(Available data begins)
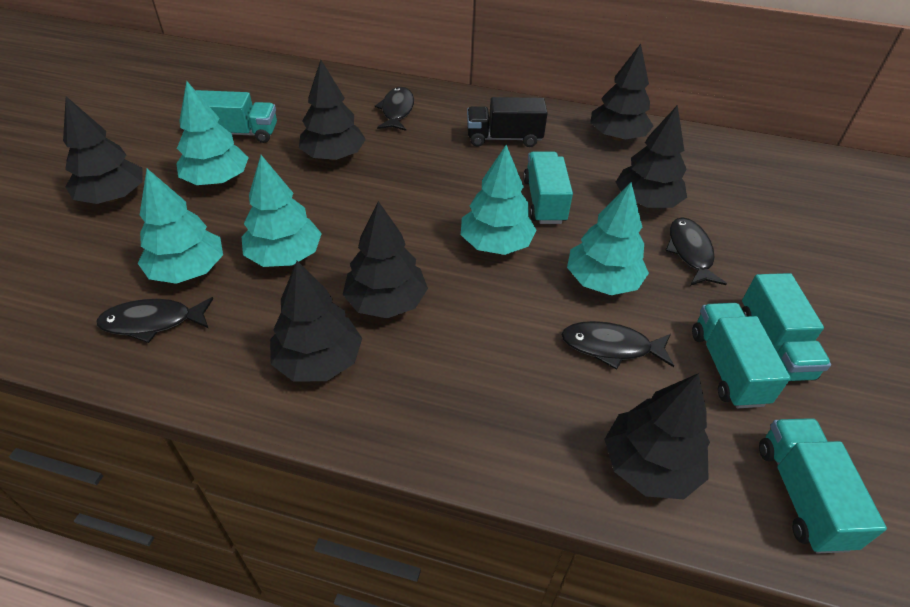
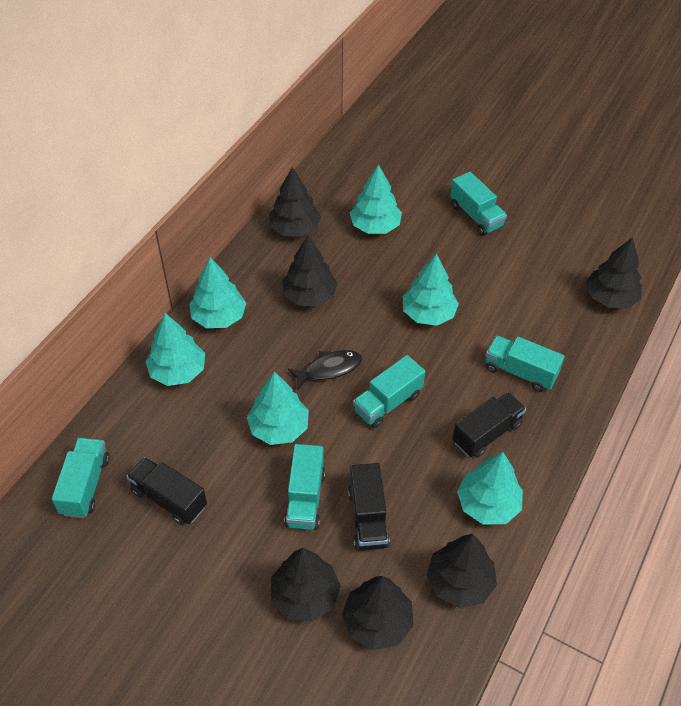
black fish: 4 -> 1
black tree: 7 -> 6
black truck: 1 -> 3
turquoise tree: 5 -> 6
(Available data ends)
• What you need to do: For each line of the material that contains the word "black", make a copy.

• Exercise answer:
black fish: 4 -> 1
black tree: 7 -> 6
black truck: 1 -> 3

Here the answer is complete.